- **Task brief**
Reply with nothing but how many lines in the entries below include "from".

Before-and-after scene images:
»»
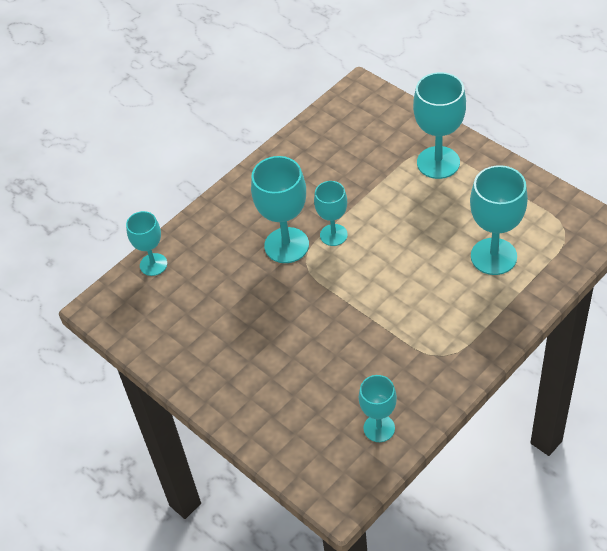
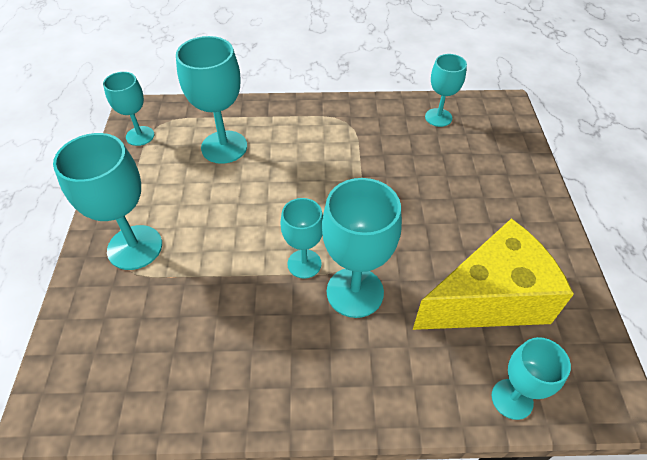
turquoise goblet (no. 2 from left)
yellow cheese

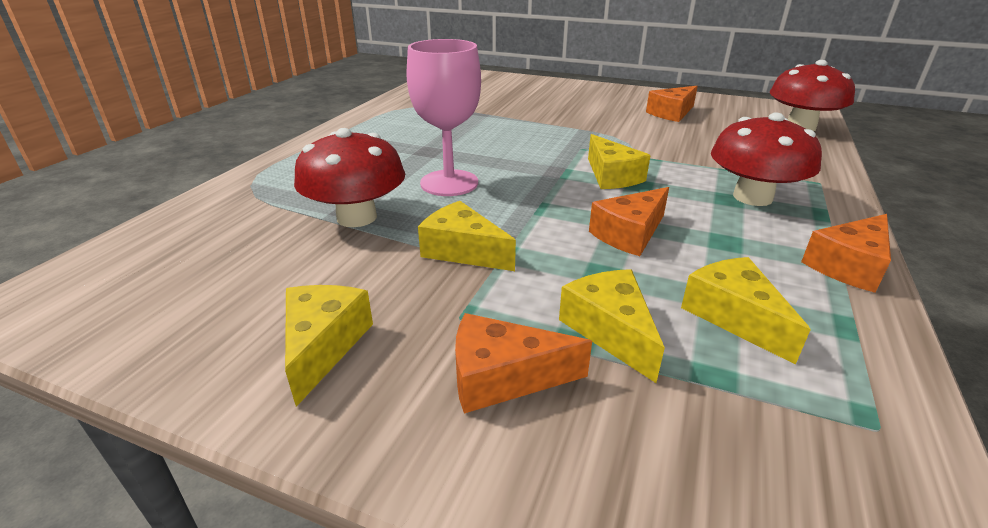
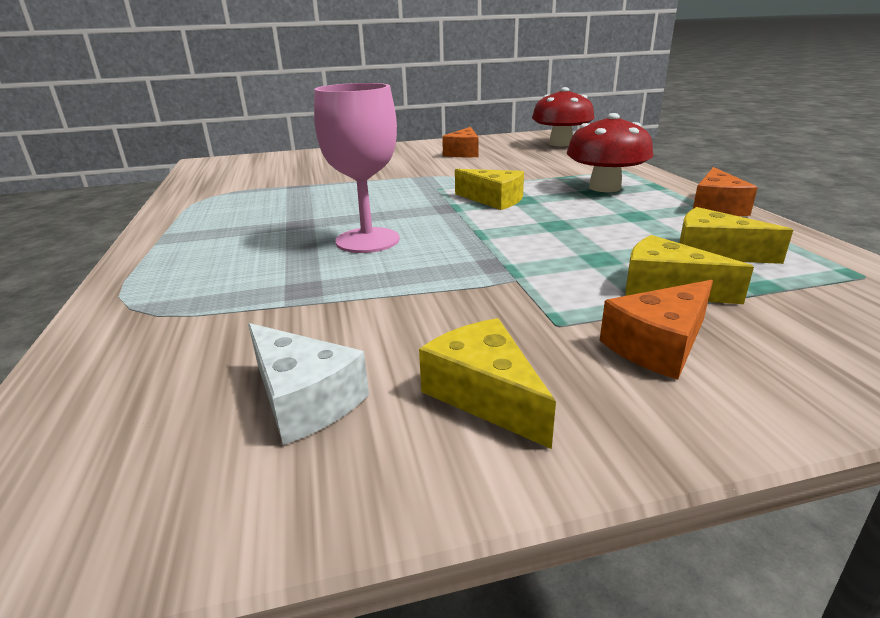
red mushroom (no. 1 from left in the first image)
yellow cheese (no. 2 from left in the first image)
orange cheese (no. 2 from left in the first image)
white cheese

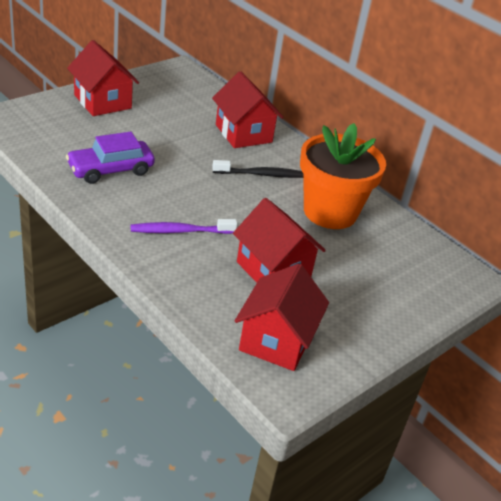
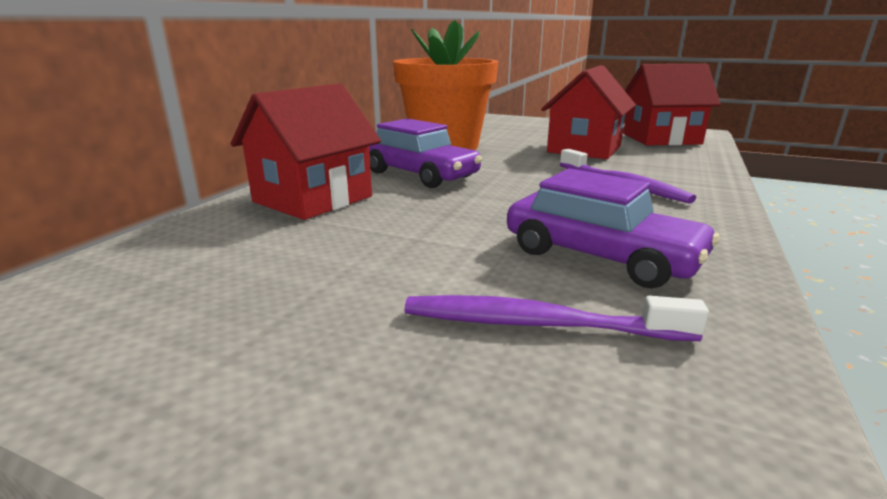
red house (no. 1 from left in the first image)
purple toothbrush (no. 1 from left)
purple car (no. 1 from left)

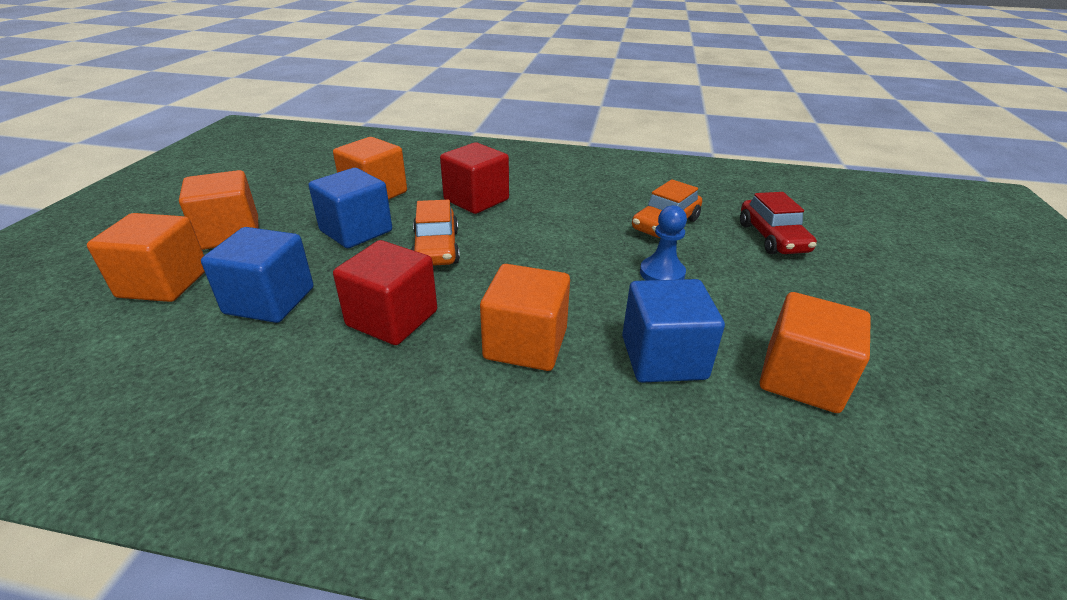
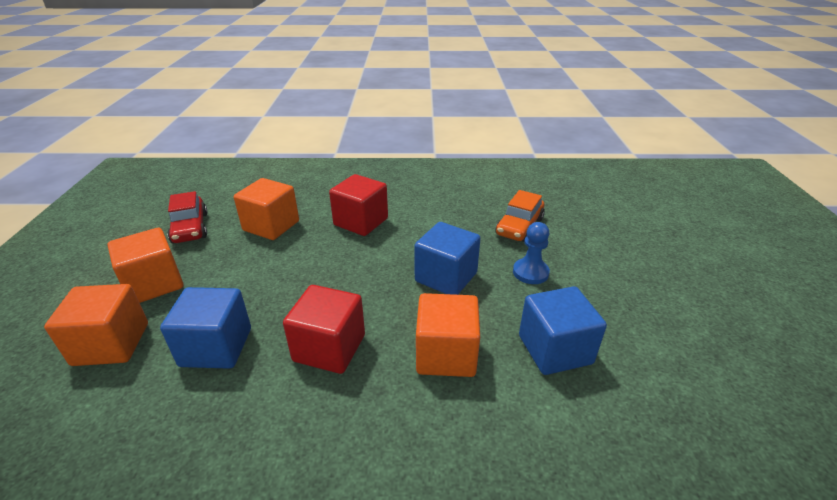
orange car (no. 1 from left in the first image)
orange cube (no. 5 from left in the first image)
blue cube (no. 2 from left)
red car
««
- **Answer to this exercise**
10